━━ Material for this task ━━

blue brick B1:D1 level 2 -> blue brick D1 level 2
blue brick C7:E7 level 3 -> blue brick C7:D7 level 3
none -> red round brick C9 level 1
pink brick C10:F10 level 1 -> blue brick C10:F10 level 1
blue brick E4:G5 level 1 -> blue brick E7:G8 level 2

━━━

**Task details:** Each entry above is to be repeated exactly as it appears.

**Answer box:**
blue brick B1:D1 level 2 -> blue brick D1 level 2
blue brick C7:E7 level 3 -> blue brick C7:D7 level 3
none -> red round brick C9 level 1
pink brick C10:F10 level 1 -> blue brick C10:F10 level 1
blue brick E4:G5 level 1 -> blue brick E7:G8 level 2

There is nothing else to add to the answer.